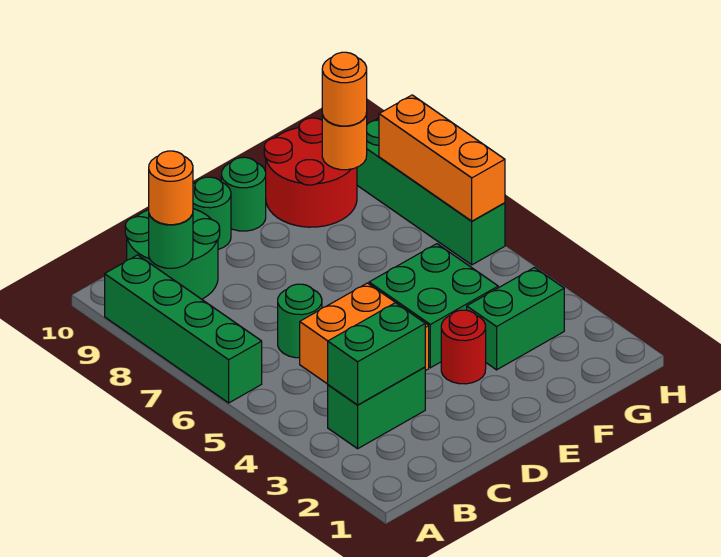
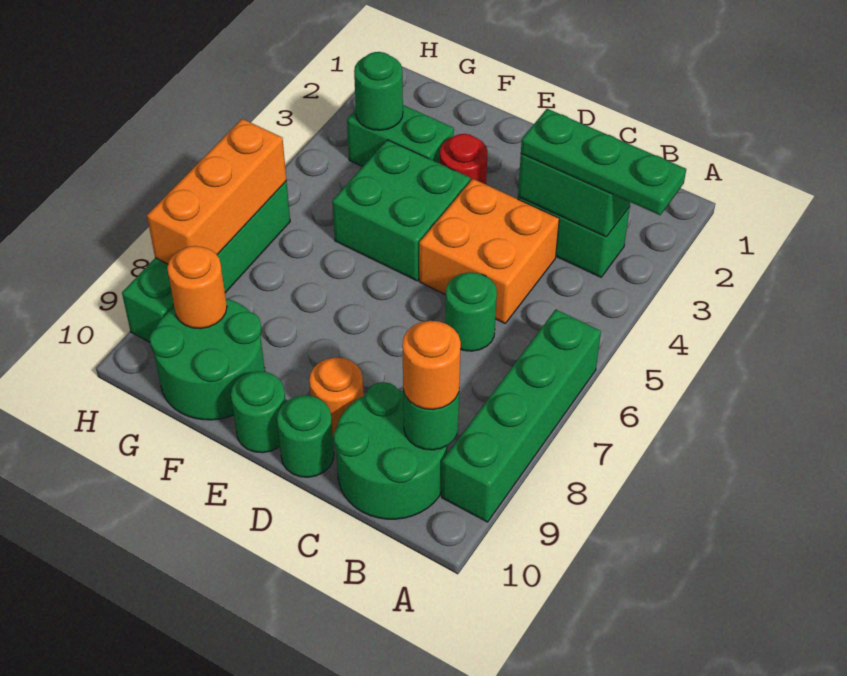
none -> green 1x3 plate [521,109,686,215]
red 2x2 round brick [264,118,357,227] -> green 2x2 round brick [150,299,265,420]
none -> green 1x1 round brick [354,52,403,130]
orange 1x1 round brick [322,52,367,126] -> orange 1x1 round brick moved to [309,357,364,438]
...
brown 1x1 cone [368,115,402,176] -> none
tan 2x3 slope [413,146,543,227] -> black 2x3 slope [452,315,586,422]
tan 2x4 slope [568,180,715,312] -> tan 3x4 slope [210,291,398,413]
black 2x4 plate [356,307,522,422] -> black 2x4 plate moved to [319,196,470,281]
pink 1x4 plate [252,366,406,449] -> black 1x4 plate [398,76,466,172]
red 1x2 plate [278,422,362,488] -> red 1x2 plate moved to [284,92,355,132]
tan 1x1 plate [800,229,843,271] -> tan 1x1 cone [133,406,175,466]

REQUEST -> Number of lines holding "green" in the listing above: work it out and give that number alone.

SOLUTION TO THIS TASK -> 3